Before and after images:
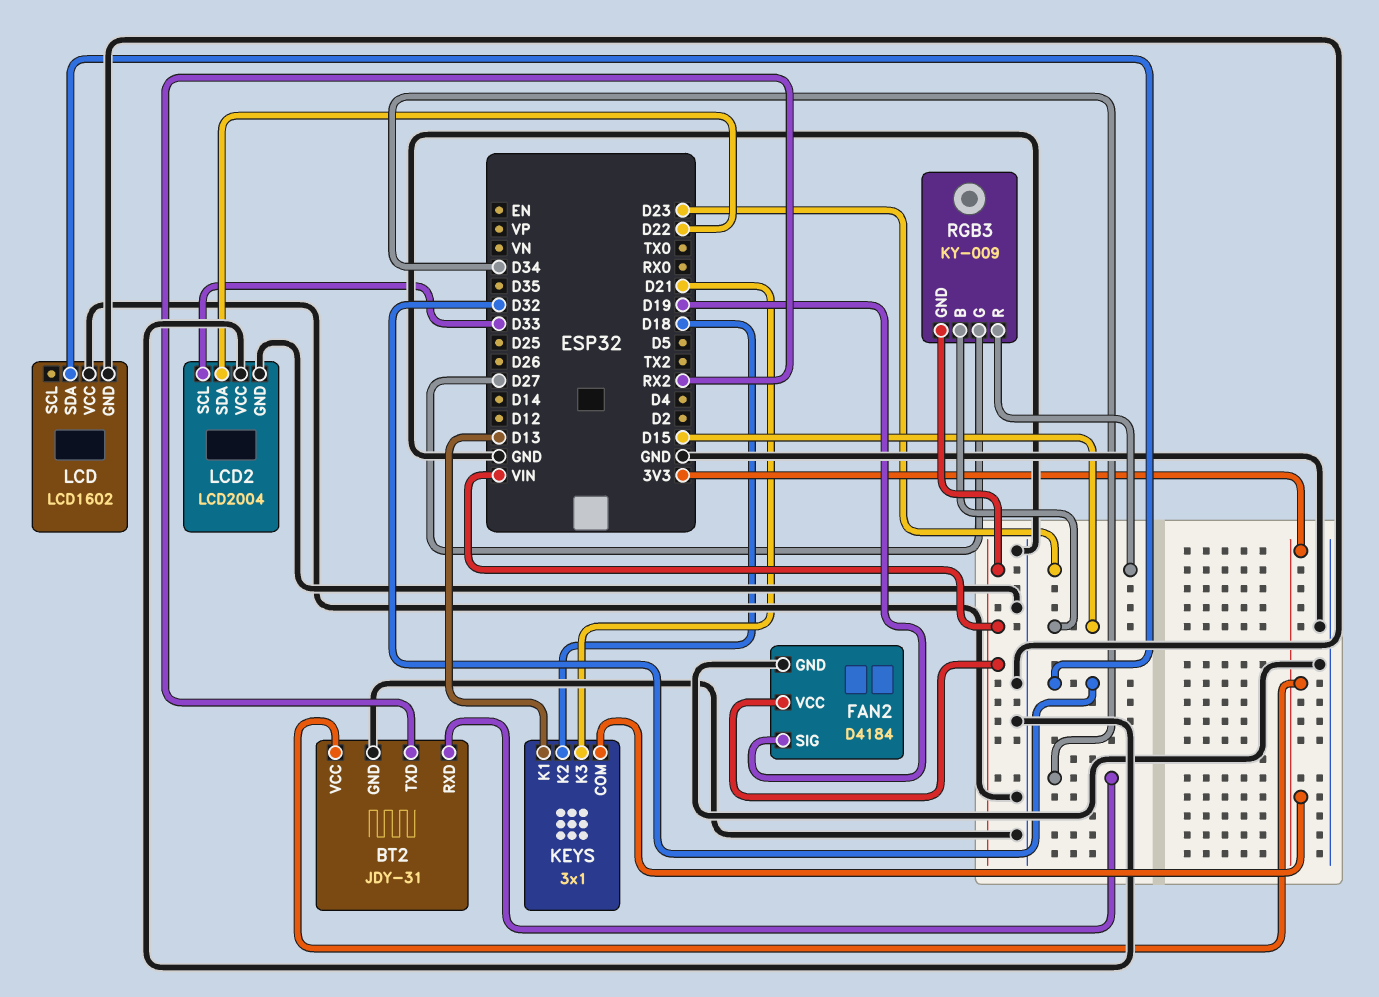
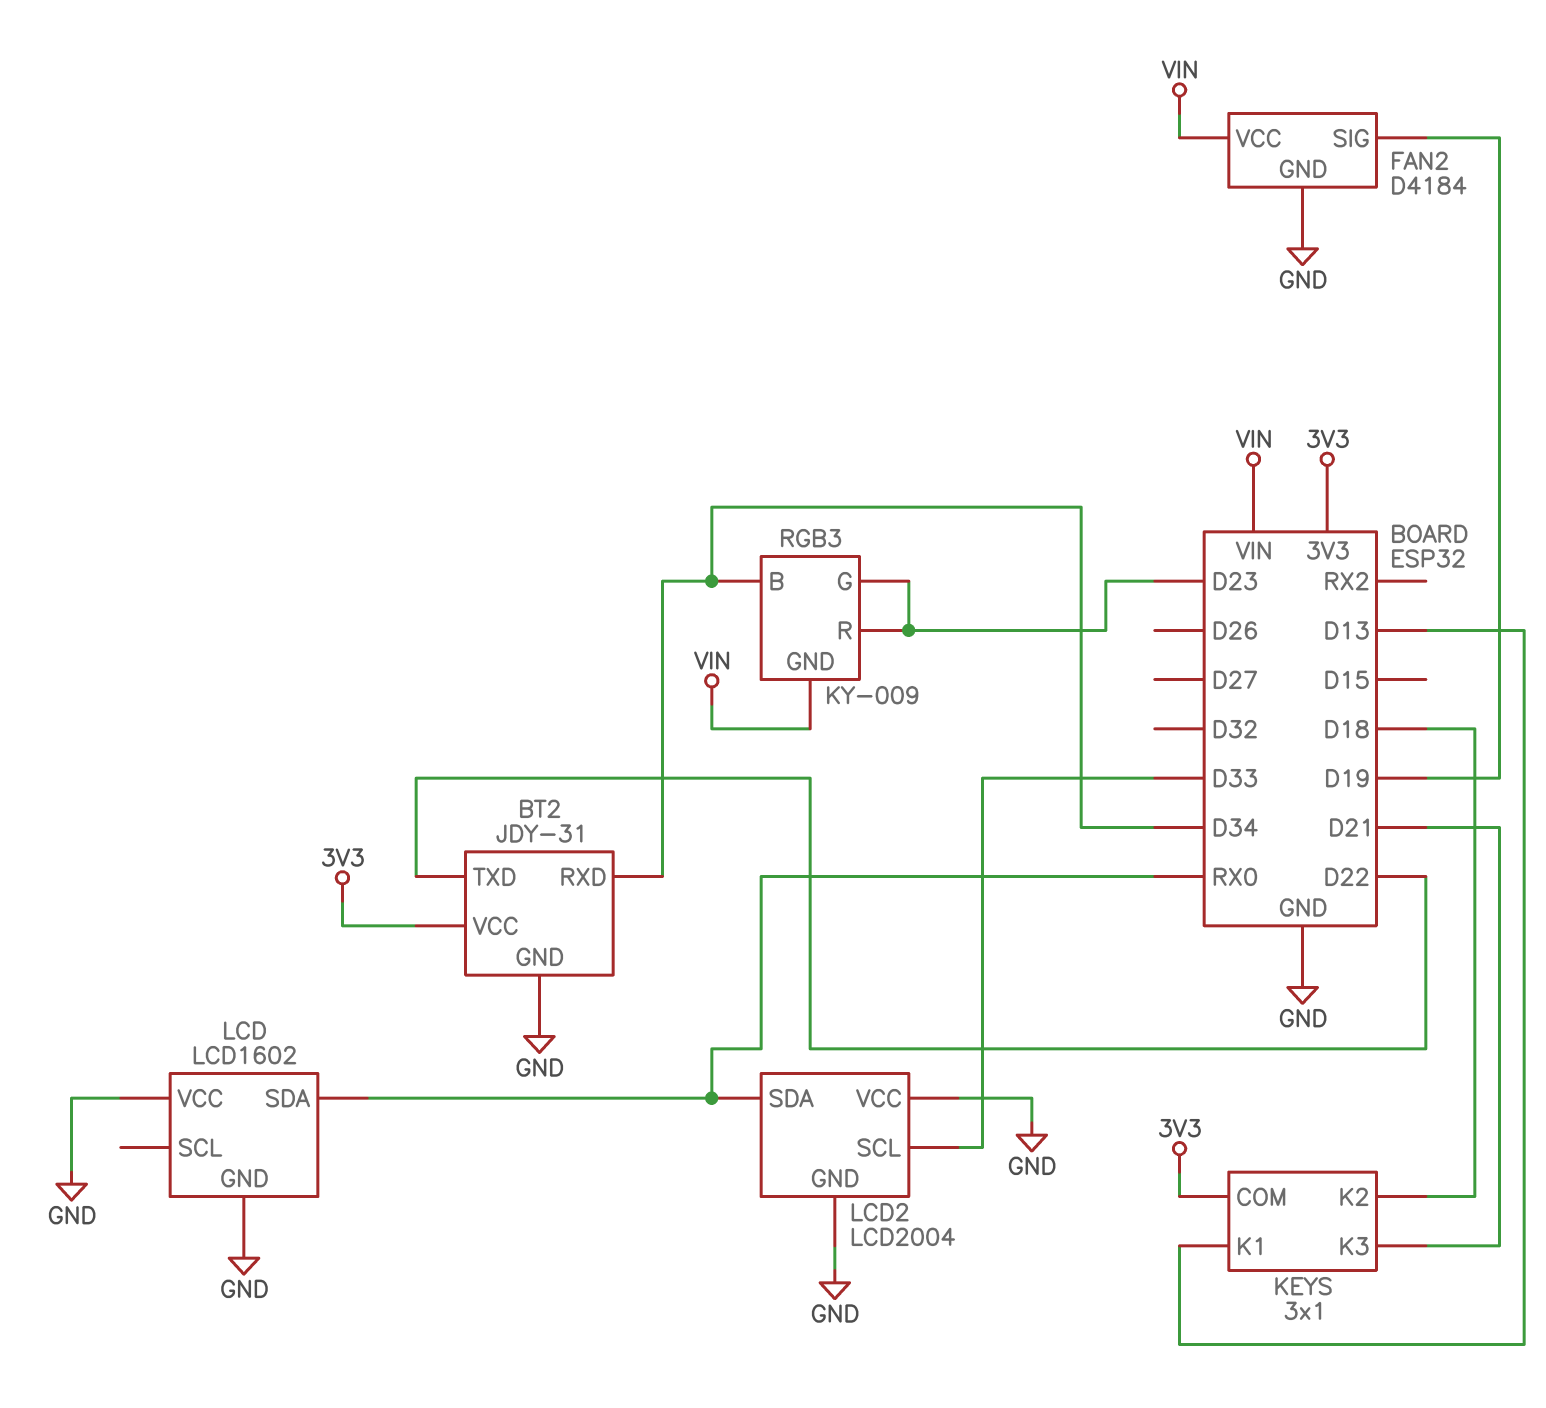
BT2 pin TXD: RX2 -> D22
LCD pin SDA: D32 -> RX0
LCD2 pin SDA: D22 -> RX0
RGB3 pin B: D15 -> D34
RGB3 pin G: D27 -> D23

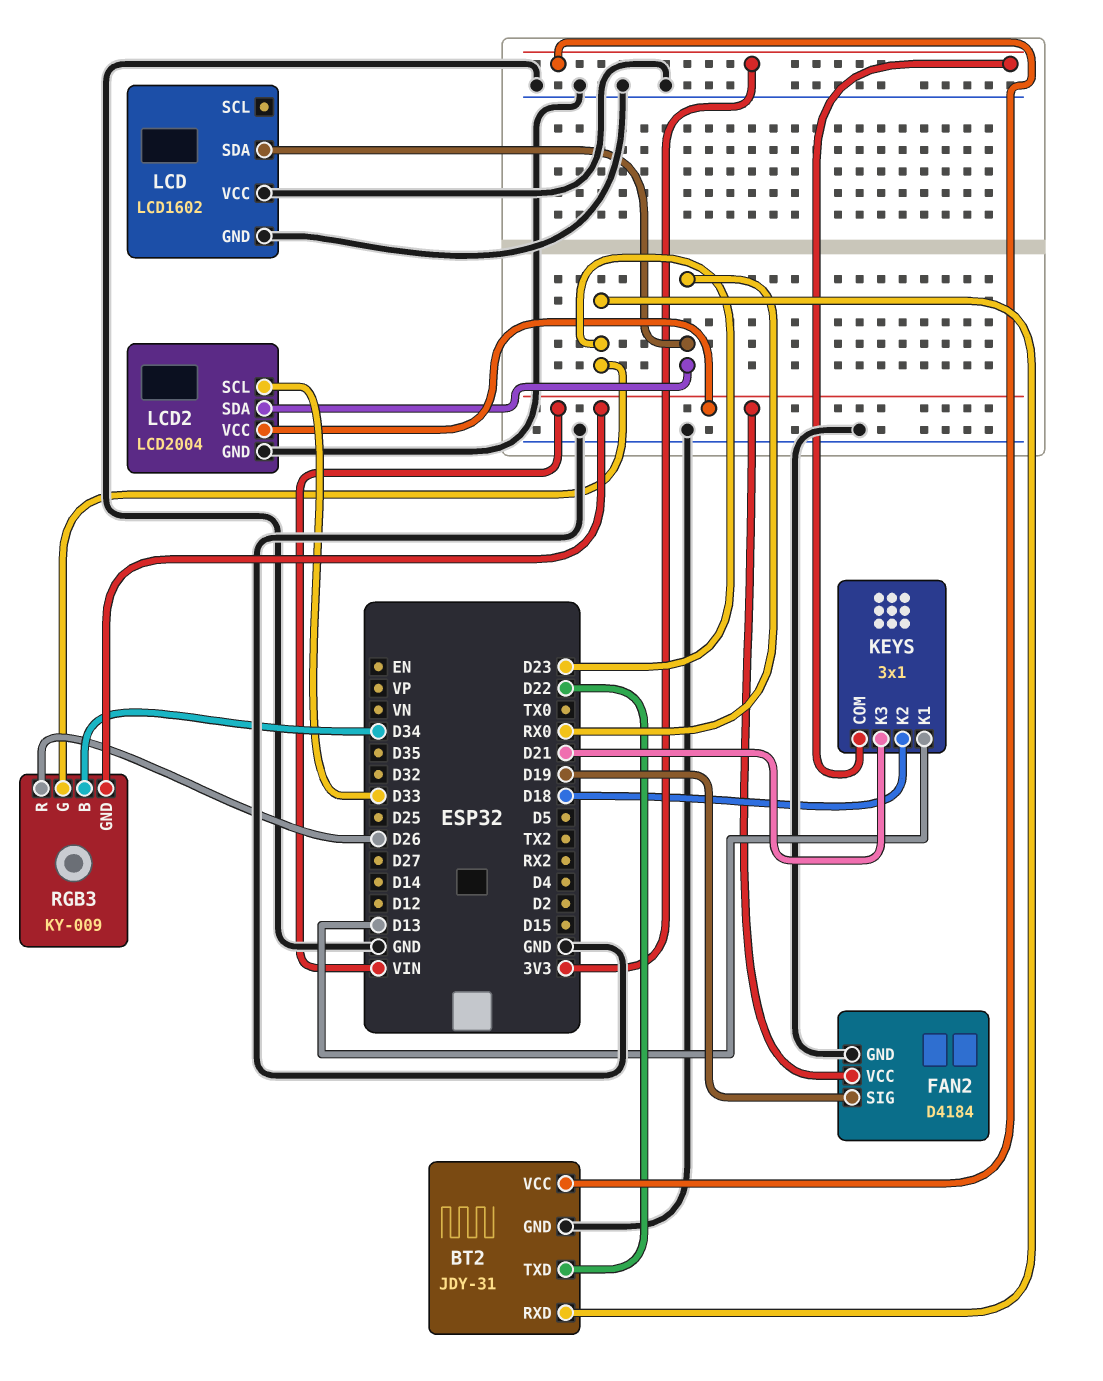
BT2 pin RXD: D34 -> D23
LCD2 pin VCC: GND -> VIN
RGB3 pin R: D23 -> D26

:: Exercise details ::
Leave out the pictures and print each record exactly as it stands.

:: Result ::
BT2 pin TXD: RX2 -> D22
LCD pin SDA: D32 -> RX0
LCD2 pin SDA: D22 -> RX0
RGB3 pin B: D15 -> D34
RGB3 pin G: D27 -> D23

BT2 pin RXD: D34 -> D23
LCD2 pin VCC: GND -> VIN
RGB3 pin R: D23 -> D26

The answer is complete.